Records from a dataset
[Start of Attachment]

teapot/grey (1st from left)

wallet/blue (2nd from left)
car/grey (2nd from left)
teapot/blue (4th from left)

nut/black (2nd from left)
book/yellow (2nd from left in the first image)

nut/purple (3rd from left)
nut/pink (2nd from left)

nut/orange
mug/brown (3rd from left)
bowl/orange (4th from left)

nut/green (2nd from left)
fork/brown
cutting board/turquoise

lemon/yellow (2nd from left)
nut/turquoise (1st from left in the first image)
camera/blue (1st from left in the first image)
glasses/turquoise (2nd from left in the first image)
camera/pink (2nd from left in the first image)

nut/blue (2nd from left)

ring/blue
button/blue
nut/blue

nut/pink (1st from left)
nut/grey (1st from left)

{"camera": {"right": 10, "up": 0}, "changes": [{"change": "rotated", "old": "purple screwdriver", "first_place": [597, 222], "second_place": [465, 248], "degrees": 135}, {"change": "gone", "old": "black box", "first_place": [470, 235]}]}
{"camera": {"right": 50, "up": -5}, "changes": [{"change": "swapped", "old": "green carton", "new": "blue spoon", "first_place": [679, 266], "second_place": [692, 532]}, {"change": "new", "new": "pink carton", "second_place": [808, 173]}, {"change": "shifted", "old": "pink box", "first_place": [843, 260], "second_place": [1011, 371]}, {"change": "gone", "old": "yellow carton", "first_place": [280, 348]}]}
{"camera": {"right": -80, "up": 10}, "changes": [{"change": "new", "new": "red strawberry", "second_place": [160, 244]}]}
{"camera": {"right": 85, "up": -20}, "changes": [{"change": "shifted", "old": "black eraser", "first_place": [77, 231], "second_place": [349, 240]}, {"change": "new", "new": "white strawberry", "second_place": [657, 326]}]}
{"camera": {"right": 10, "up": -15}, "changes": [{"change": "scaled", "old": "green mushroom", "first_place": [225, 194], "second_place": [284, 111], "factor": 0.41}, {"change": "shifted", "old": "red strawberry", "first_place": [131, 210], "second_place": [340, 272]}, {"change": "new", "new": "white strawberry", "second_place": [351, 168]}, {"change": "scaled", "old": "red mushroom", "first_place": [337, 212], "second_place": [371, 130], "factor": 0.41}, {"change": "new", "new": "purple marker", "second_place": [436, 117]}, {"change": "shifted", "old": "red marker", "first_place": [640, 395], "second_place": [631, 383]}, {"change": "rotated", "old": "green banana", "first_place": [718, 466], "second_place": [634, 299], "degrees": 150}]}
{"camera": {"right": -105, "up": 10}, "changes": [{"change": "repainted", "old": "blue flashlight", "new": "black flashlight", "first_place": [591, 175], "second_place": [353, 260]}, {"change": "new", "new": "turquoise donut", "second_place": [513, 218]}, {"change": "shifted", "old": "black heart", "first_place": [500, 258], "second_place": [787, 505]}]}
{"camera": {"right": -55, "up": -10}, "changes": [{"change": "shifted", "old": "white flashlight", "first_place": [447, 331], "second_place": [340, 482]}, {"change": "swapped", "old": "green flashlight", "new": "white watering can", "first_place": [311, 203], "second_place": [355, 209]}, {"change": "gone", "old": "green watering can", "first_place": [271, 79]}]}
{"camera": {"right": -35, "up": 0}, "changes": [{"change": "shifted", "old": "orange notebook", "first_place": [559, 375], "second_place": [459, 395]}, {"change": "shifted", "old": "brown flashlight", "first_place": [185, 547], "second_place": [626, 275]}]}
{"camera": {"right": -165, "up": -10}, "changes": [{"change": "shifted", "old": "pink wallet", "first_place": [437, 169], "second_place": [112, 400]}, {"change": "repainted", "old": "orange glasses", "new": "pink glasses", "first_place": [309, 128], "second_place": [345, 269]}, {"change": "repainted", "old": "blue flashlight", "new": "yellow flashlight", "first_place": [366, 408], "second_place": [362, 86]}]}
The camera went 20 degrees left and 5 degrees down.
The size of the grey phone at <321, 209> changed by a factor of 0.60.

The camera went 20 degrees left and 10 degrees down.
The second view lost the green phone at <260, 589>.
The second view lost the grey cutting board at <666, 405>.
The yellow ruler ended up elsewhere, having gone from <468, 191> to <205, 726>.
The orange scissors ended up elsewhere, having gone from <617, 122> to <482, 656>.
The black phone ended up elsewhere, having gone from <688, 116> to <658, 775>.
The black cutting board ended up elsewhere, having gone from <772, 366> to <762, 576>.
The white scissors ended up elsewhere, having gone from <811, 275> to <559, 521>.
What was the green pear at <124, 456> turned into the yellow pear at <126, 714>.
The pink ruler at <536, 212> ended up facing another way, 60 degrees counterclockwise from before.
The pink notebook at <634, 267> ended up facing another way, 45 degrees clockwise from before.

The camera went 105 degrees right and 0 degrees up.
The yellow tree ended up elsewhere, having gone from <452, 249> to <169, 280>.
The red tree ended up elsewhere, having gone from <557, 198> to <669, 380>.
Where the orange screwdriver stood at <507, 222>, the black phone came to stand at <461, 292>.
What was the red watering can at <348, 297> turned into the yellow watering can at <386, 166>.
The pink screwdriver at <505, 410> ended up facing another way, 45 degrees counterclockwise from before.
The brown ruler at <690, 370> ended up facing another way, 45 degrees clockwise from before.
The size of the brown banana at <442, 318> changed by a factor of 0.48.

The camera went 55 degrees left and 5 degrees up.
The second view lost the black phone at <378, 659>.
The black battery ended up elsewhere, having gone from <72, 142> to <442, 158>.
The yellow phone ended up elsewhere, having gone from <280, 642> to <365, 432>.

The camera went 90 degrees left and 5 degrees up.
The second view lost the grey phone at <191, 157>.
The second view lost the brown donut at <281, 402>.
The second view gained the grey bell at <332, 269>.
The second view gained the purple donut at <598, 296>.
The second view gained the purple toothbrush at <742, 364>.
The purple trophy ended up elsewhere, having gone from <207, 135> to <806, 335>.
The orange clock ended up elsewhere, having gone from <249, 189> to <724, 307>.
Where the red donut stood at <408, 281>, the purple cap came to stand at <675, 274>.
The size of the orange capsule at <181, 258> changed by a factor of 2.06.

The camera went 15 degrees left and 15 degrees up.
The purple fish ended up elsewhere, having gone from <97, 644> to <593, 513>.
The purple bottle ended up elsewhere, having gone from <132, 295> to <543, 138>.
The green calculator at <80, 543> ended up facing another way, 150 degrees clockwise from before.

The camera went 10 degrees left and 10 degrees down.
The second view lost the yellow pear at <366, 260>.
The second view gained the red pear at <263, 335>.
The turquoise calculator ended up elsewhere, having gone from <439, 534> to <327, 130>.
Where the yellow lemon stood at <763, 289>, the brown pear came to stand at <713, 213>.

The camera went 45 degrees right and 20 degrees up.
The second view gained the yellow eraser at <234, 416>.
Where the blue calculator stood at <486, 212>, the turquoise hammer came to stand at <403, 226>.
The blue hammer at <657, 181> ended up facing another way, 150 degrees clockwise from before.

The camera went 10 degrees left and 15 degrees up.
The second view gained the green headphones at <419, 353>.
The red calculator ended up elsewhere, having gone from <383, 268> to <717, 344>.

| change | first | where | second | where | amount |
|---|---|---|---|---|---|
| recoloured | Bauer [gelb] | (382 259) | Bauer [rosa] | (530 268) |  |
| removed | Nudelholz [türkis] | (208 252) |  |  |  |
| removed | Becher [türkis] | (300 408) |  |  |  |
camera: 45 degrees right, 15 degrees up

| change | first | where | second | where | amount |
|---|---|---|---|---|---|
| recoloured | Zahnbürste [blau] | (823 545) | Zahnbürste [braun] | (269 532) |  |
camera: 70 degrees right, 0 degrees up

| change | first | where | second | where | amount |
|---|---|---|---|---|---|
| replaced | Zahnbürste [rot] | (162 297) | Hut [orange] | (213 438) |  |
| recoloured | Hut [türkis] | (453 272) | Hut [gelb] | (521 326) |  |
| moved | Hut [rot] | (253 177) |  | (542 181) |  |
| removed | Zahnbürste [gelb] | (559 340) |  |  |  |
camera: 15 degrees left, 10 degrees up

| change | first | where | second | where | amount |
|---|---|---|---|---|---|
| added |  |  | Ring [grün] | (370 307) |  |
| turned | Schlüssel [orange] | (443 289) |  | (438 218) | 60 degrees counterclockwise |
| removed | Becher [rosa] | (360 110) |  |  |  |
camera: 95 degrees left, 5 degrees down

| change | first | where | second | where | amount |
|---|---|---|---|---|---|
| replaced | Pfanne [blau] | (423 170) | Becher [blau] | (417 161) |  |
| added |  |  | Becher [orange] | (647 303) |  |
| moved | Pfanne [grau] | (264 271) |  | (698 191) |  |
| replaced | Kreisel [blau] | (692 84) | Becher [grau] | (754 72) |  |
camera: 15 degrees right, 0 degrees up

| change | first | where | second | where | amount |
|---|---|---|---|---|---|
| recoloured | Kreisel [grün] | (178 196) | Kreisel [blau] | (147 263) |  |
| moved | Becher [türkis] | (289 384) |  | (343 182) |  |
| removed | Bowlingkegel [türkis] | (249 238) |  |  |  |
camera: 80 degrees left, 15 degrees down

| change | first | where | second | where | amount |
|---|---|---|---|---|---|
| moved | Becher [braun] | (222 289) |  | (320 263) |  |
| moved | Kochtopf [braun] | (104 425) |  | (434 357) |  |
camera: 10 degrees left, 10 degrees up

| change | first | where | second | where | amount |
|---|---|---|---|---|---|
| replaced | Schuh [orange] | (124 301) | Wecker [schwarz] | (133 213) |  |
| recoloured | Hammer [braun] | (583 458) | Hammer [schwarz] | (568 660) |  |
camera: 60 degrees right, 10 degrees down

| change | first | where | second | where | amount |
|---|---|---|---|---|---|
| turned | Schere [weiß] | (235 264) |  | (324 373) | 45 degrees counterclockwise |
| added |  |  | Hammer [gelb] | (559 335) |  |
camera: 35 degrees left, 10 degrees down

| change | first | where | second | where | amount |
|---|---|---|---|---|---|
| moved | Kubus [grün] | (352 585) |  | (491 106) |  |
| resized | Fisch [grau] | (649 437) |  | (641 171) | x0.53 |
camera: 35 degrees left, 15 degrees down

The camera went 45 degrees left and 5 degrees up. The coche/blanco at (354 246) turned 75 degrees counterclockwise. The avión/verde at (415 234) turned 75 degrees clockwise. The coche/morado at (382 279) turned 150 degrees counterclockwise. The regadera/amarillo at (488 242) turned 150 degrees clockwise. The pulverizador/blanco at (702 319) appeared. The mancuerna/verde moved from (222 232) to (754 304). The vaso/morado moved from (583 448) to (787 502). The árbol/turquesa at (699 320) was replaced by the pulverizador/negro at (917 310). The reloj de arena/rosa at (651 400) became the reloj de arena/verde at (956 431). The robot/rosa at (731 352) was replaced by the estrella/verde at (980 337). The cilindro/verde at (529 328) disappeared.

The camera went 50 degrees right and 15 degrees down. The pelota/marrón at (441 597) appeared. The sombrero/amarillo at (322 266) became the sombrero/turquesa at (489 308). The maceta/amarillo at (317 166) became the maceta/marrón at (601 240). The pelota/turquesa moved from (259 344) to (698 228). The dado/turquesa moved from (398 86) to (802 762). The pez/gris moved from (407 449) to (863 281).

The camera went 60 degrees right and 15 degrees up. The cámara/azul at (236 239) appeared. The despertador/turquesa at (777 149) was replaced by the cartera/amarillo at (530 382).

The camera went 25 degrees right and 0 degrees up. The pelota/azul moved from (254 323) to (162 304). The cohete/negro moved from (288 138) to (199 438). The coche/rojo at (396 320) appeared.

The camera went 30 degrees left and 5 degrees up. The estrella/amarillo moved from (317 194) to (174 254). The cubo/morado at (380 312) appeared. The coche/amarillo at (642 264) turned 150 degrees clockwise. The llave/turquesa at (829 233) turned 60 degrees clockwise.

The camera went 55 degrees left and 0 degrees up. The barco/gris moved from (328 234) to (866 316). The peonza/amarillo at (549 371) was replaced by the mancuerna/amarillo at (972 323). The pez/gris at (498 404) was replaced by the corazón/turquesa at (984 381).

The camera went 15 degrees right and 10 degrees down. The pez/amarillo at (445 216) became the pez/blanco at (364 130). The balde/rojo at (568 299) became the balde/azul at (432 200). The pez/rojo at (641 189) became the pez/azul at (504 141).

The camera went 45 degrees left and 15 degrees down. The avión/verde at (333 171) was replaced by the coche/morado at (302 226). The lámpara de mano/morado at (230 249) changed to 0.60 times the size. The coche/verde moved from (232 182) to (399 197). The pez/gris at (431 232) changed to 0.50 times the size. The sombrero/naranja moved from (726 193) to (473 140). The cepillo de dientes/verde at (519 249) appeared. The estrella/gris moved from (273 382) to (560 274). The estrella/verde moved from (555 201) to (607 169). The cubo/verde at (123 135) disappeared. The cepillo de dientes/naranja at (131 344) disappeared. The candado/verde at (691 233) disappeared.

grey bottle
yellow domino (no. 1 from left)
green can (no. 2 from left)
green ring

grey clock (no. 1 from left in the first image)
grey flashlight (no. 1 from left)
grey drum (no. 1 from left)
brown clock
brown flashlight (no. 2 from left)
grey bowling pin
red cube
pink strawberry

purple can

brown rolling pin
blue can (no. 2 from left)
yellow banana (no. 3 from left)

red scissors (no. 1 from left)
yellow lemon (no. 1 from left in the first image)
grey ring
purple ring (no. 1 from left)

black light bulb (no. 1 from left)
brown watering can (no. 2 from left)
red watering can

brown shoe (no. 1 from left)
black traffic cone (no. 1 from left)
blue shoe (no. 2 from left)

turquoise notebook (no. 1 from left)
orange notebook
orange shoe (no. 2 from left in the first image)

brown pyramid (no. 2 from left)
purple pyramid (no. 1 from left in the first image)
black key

[End of Attachment]

Work to be completed: Could you retype exactly the lines above, starting at the line that contains "yellow domino (no. 1 from left)" and ending at the line that contains "green can (no. 2 from left)", and nothing more?

Answer section:
yellow domino (no. 1 from left)
green can (no. 2 from left)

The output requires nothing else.